# PROBLEM DESCRIPTION
Gather from the material every line that contains the string "bulb".

# RECORDS SUPPLIED
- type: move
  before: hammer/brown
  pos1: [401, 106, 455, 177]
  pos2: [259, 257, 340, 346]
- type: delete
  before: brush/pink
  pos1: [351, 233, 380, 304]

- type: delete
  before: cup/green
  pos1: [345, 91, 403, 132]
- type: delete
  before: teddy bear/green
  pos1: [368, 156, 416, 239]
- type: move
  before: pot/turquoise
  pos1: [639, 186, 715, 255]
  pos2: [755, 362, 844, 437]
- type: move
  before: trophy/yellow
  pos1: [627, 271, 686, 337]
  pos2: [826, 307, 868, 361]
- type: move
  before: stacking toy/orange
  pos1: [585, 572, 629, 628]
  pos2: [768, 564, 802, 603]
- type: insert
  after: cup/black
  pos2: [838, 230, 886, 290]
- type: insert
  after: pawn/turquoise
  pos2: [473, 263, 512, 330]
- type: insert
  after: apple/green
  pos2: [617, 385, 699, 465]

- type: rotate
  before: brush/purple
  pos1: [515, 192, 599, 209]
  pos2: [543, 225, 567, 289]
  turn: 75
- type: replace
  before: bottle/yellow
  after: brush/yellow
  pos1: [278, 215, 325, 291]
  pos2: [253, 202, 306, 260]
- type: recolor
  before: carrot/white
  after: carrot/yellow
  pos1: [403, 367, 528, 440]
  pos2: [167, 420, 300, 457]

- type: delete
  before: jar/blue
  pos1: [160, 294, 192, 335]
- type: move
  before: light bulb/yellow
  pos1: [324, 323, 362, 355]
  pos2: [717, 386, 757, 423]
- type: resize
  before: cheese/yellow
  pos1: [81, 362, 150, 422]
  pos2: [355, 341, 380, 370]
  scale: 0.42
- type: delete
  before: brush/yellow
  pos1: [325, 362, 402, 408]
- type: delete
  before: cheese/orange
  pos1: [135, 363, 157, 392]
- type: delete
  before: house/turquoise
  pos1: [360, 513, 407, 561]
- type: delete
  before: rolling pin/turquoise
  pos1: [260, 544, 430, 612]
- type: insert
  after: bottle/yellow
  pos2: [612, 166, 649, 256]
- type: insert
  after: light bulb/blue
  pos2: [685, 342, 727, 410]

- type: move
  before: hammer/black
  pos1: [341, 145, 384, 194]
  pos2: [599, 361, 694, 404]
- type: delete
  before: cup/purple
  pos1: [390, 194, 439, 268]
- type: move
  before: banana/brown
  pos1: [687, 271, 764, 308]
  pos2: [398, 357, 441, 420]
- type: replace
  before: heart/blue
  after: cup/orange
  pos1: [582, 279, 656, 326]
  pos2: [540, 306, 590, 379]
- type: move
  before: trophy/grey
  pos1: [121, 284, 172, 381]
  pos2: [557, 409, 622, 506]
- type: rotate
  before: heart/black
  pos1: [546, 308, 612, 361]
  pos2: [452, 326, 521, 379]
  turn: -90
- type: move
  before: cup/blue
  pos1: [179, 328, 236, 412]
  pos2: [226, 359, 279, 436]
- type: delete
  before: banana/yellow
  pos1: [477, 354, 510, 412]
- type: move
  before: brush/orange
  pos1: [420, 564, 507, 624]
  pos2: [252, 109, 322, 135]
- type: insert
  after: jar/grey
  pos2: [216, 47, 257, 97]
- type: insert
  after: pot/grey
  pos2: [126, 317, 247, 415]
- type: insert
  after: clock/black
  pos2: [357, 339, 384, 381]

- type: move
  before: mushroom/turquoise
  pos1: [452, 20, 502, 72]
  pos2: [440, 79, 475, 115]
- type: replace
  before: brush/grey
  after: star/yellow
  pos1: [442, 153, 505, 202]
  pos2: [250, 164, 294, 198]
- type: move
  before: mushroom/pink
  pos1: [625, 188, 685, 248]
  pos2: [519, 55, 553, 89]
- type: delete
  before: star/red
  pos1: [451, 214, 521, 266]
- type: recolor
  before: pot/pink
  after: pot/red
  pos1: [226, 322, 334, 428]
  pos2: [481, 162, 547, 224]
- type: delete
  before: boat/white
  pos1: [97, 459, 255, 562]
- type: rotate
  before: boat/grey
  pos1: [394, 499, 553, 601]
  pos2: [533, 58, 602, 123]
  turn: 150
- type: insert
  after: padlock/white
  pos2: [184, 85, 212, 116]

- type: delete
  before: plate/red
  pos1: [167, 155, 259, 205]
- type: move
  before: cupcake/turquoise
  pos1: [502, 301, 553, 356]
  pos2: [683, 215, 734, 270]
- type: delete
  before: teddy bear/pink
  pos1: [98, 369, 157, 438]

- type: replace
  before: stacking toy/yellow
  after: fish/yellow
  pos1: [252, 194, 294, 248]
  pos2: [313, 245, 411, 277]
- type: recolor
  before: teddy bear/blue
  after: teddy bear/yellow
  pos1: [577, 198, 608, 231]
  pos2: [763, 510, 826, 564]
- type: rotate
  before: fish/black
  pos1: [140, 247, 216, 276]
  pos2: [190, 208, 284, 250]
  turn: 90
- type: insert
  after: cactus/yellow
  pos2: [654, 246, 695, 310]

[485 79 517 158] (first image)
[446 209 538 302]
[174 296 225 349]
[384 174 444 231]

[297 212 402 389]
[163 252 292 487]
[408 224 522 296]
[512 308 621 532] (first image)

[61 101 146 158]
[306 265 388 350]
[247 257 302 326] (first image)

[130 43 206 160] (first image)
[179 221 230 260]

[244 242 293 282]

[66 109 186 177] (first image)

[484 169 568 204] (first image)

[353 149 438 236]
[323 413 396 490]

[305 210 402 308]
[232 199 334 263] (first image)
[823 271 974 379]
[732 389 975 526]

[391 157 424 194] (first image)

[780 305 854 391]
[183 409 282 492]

# YOUR SOLUTION
  before: light bulb/yellow
  after: light bulb/blue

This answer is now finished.